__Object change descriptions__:
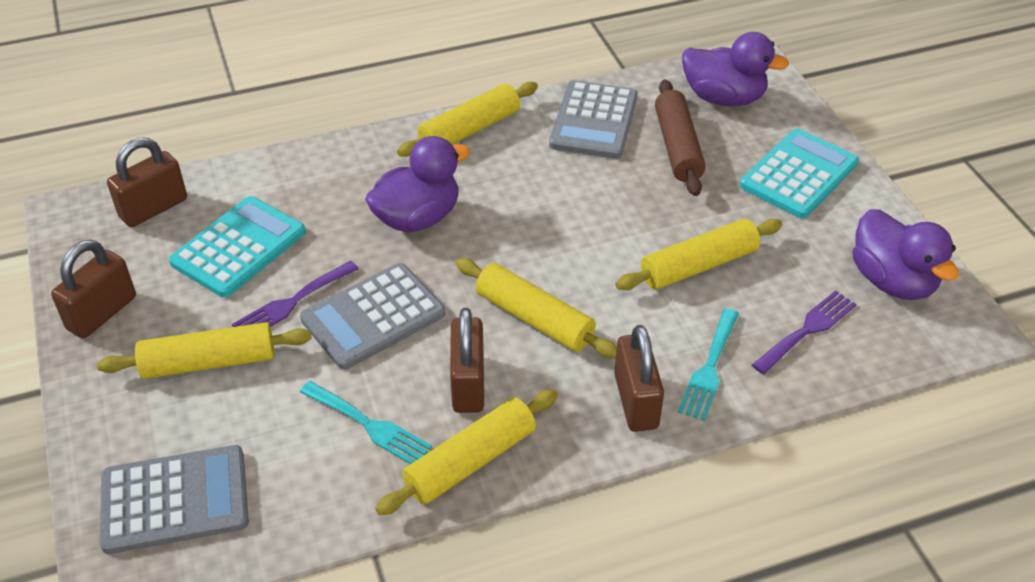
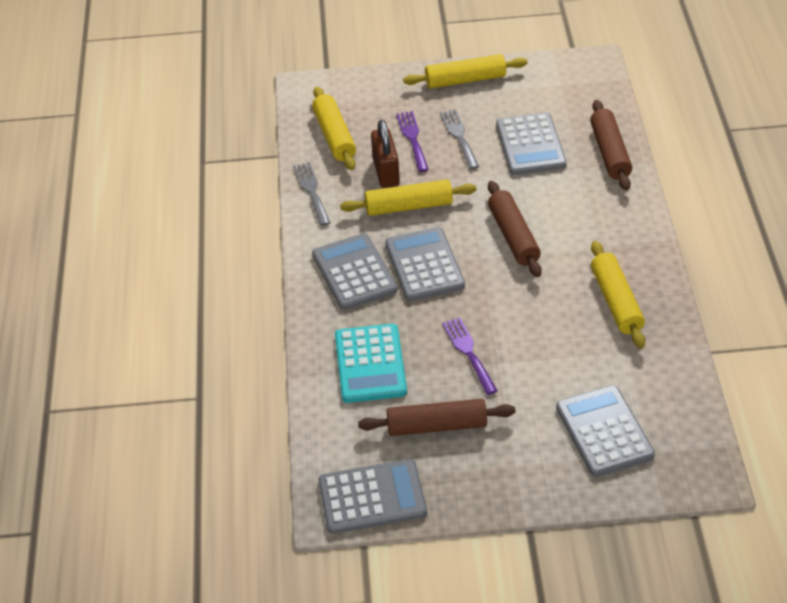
brown padlock: 4 -> 1
brown rolling pin: 1 -> 3
grey calculator: 3 -> 5
grey fork: 0 -> 2
purple duck: 3 -> 0
turquoise calculator: 2 -> 1
turquoise fork: 2 -> 0
yellow rolling pin: 5 -> 4

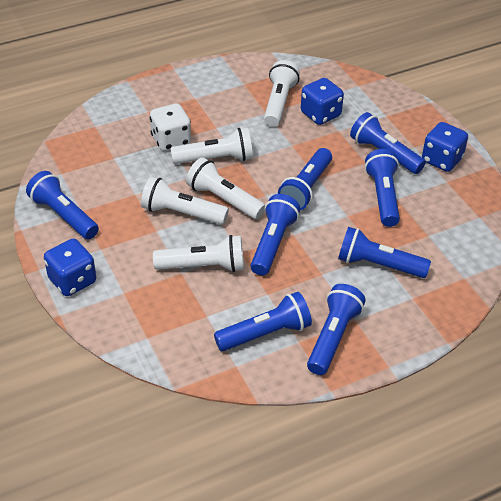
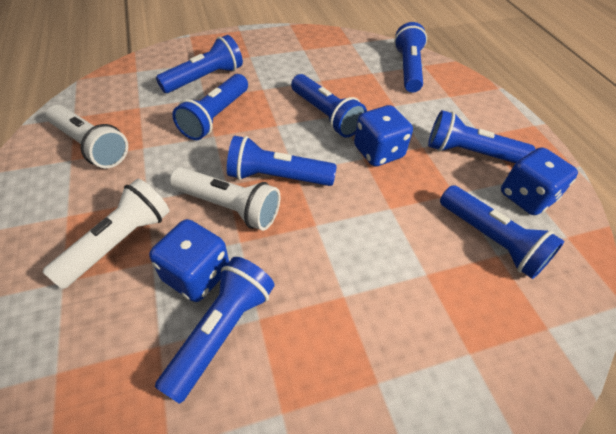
white dice: 1 -> 0
white flashlight: 5 -> 3

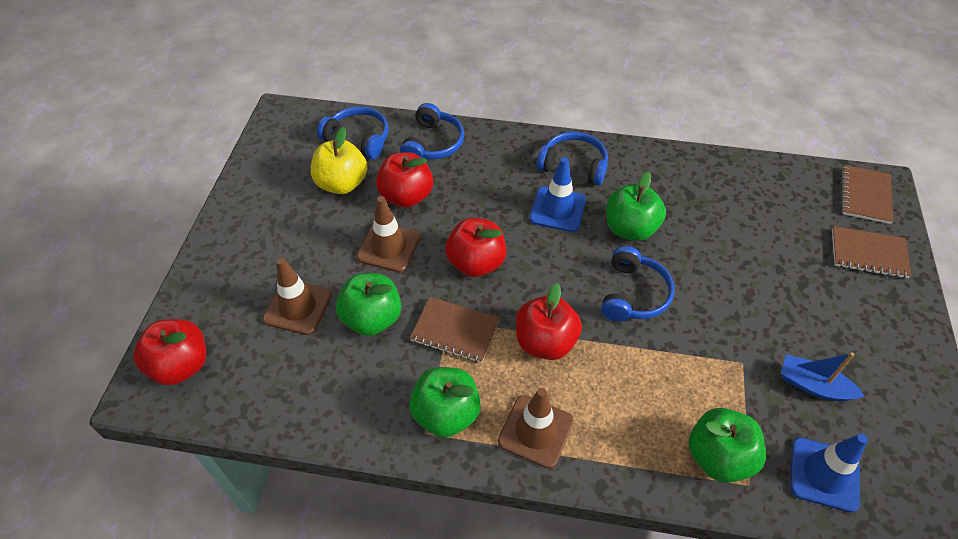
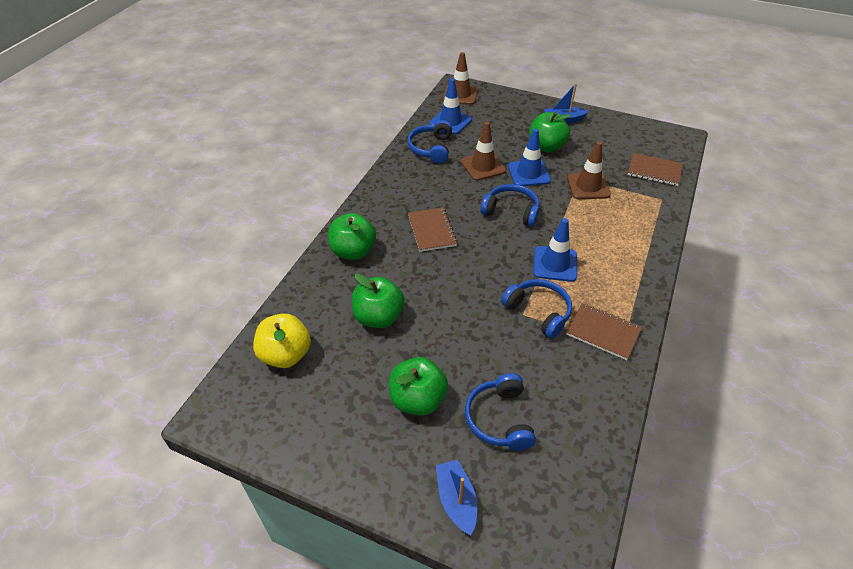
blue boat: 1 -> 2
blue traffic cone: 2 -> 3
red apple: 4 -> 0

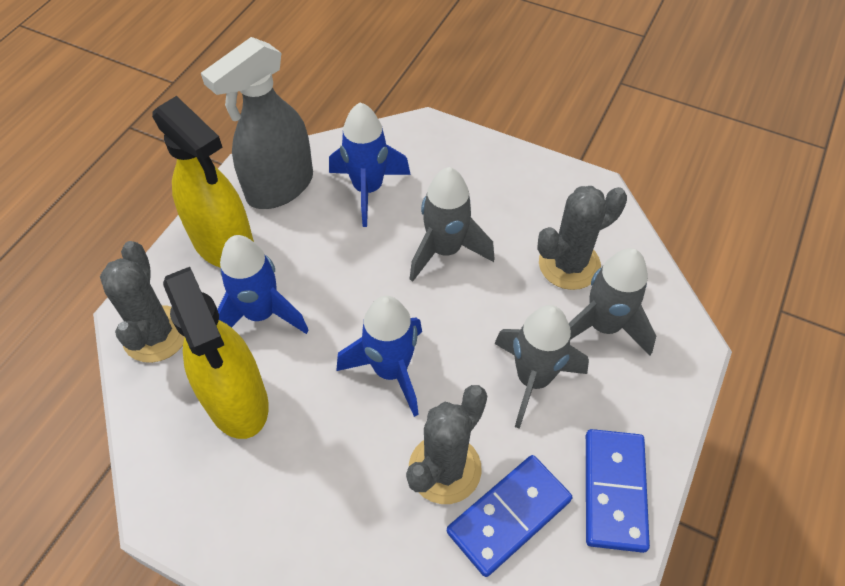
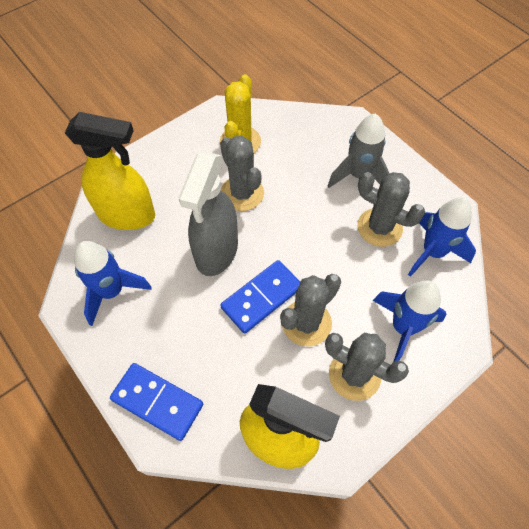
grey cactus: 3 -> 4
grey rocket: 3 -> 1
yellow cactus: 0 -> 1

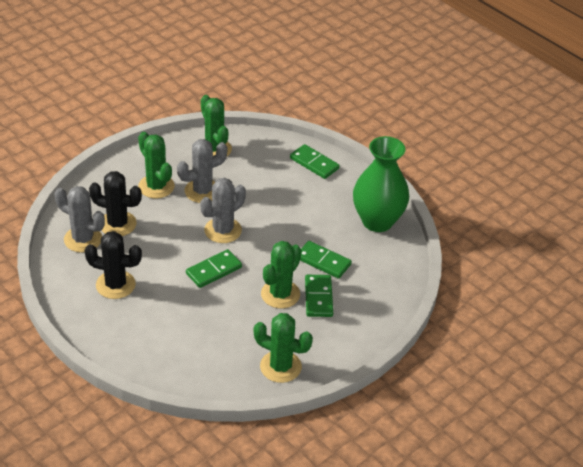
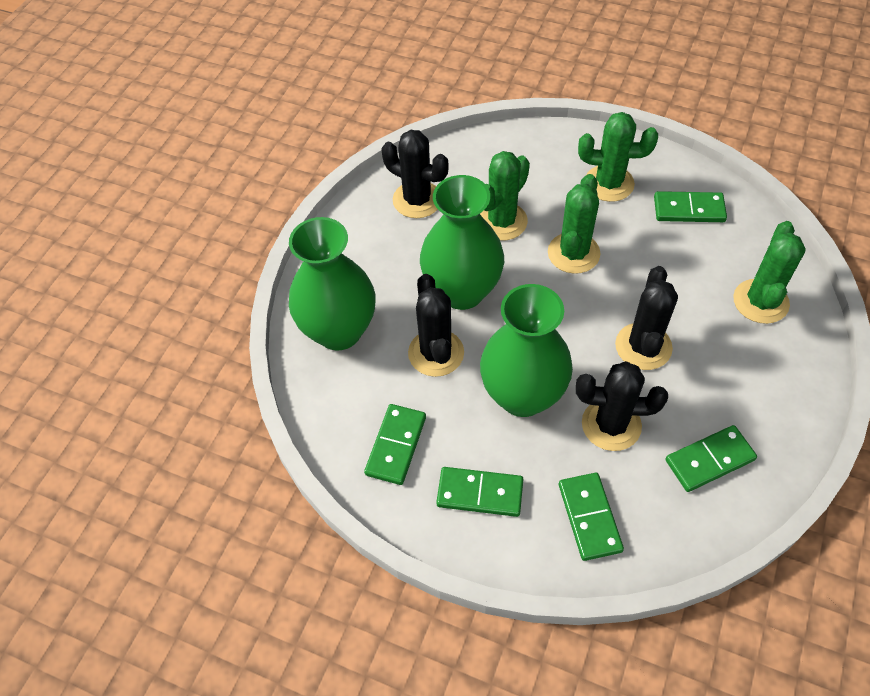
black cactus: 2 -> 4
green domino: 4 -> 5
green vase: 1 -> 3
grey cactus: 3 -> 0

__Task instructions__:
In the records, which lines mention the word "cactus"? Copy those lines.

__Response to this task__:
grey cactus: 3 -> 4
yellow cactus: 0 -> 1
black cactus: 2 -> 4
grey cactus: 3 -> 0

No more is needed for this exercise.